■ ASSIGNMENT
Return only how many lines in the data include the string "bowl".

■ EXTRACTED INFORMATION
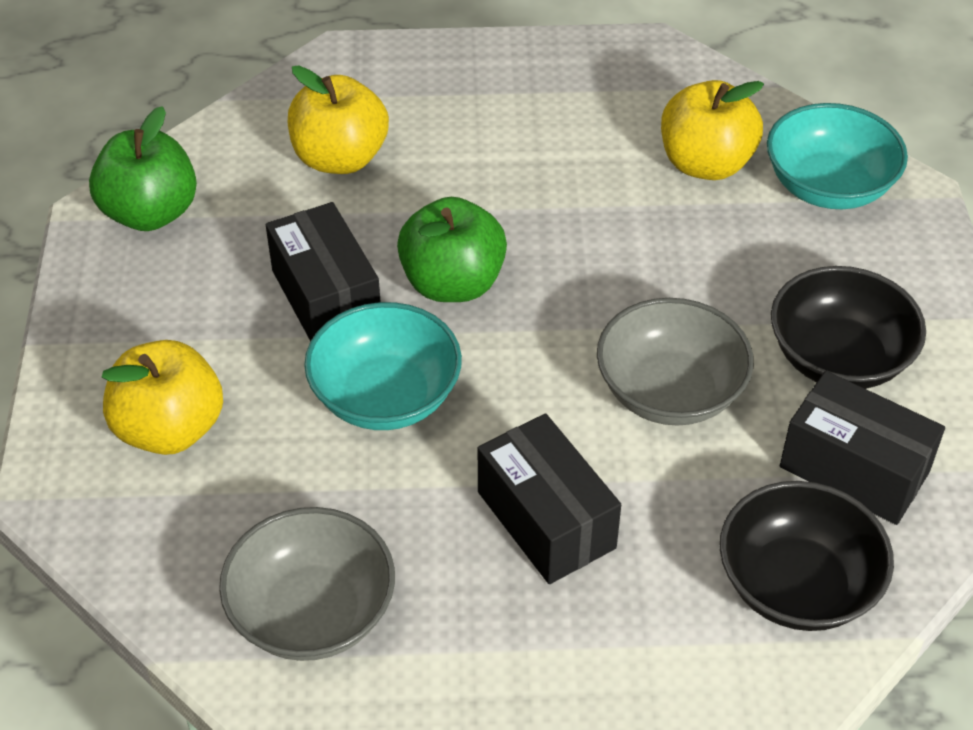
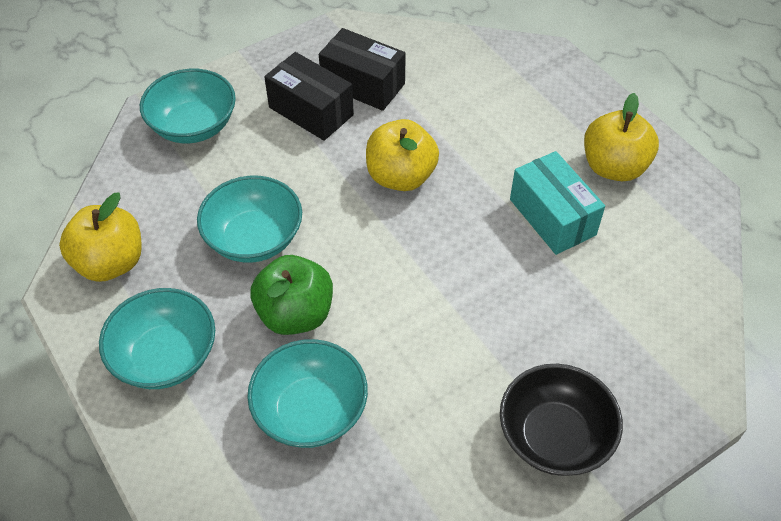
black bowl: 2 -> 1
black box: 3 -> 2
green apple: 2 -> 1
grey bowl: 2 -> 0
turquoise bowl: 2 -> 4
turquoise box: 0 -> 1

■ EXERCISE SOLUTION
3